▶ **ASSIGNED TASK**
Would you please return every line from the listing that contains the word "none"?

──────────────────────────────

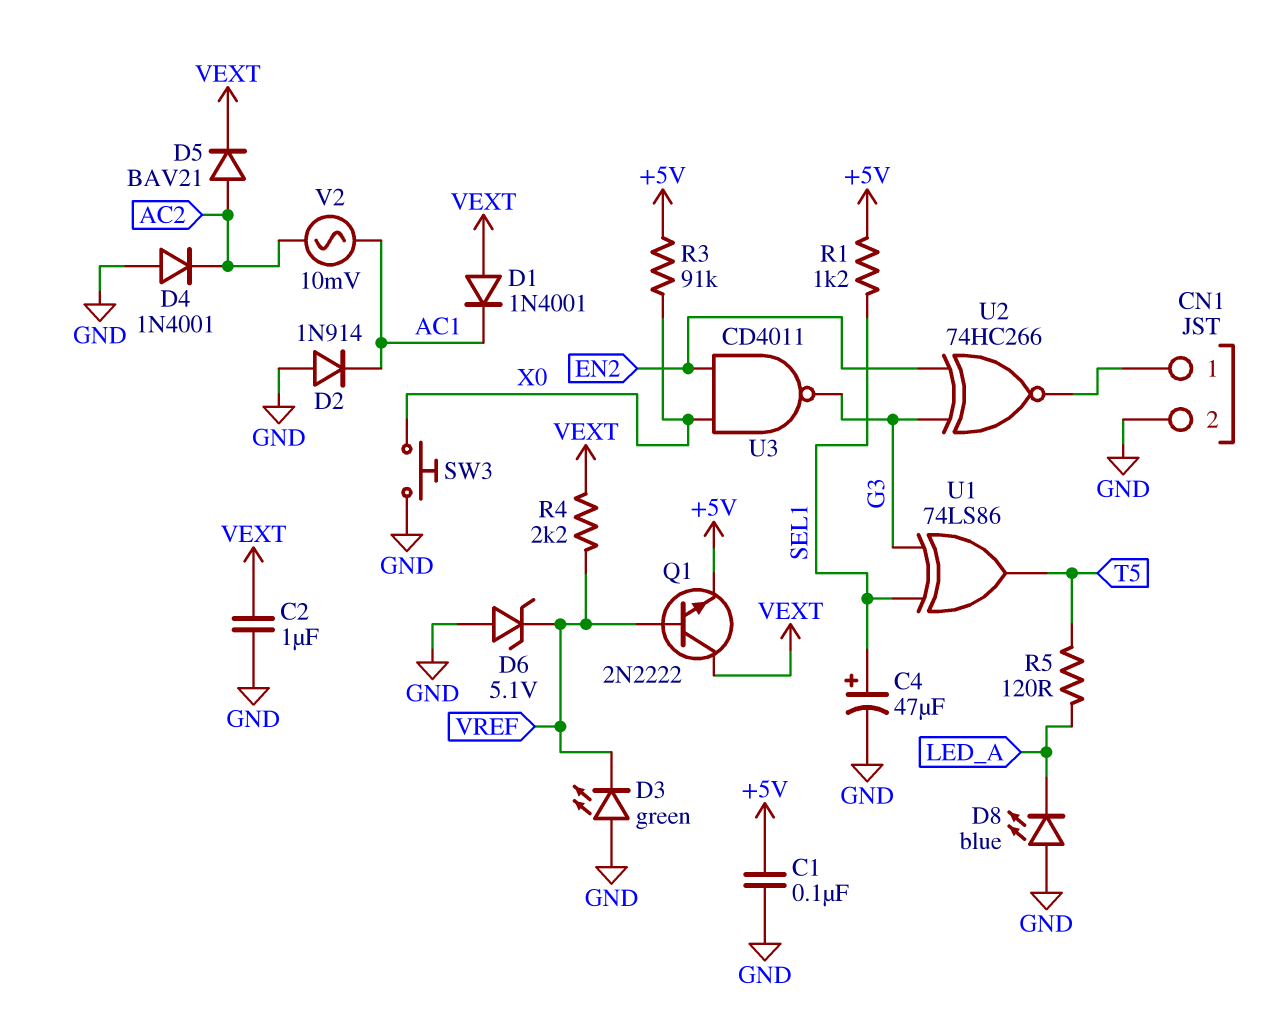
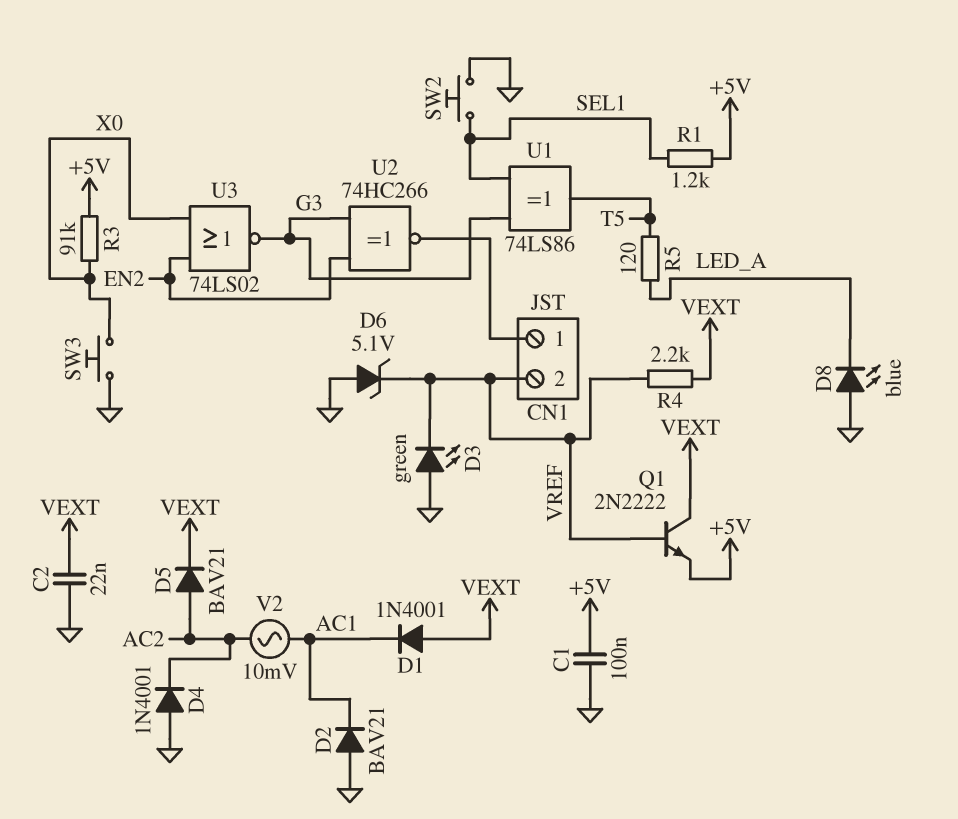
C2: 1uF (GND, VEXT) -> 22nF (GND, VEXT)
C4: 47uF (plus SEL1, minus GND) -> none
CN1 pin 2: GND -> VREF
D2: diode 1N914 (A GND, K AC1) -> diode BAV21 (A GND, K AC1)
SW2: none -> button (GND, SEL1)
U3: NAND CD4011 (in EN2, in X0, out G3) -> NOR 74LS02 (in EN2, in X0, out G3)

──────────────────────────────

▶ **WRITTEN ANSWER**
C4: 47uF (plus SEL1, minus GND) -> none
SW2: none -> button (GND, SEL1)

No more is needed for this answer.